Work to be completed:
Would you copy only the lines below, beginning with the one that contains "white cheese [465,238,526,283]" and running through the last entry line?
──────── Material shown
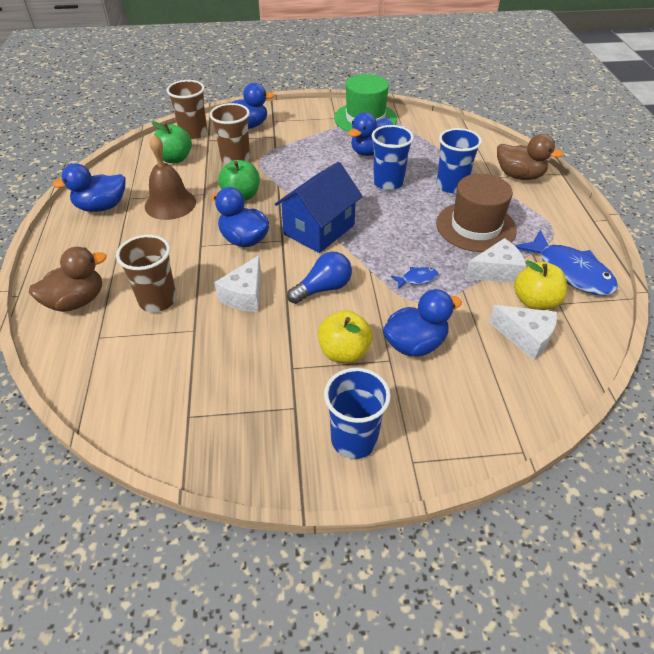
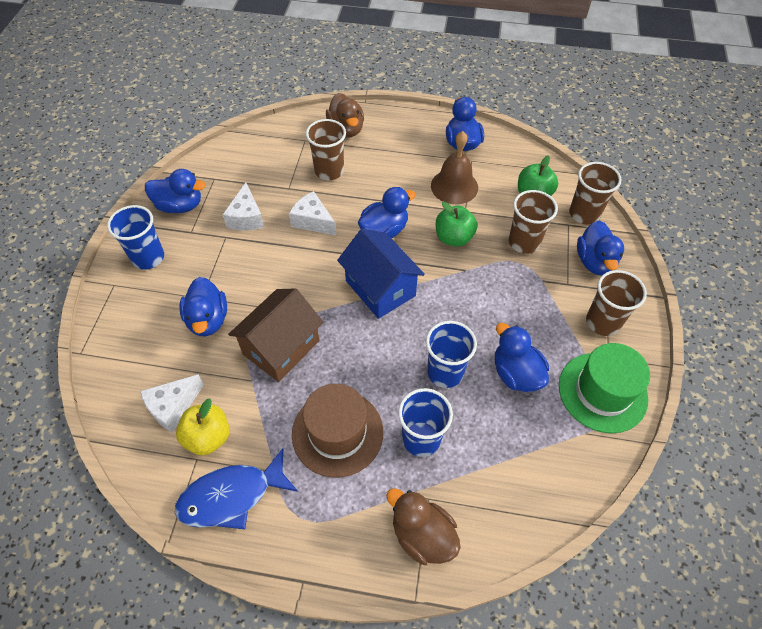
camera: 105 degrees right, 10 degrees up
blue light bulb [287,252,352,304] -> none
yellow apple [318,310,373,363] -> none
blue fish [391,267,438,289] -> brown house [228,288,324,382]
white cheese [465,238,526,283] -> white cheese moved to [223,183,264,230]
brown duck [497,134,563,180] -> brown duck turned 90 degrees clockwise [386,488,461,565]
none -> blue duck [145,169,206,213]
none -> brown cup [586,270,647,336]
────────────────
Answer section:
white cheese [465,238,526,283] -> white cheese moved to [223,183,264,230]
brown duck [497,134,563,180] -> brown duck turned 90 degrees clockwise [386,488,461,565]
none -> blue duck [145,169,206,213]
none -> brown cup [586,270,647,336]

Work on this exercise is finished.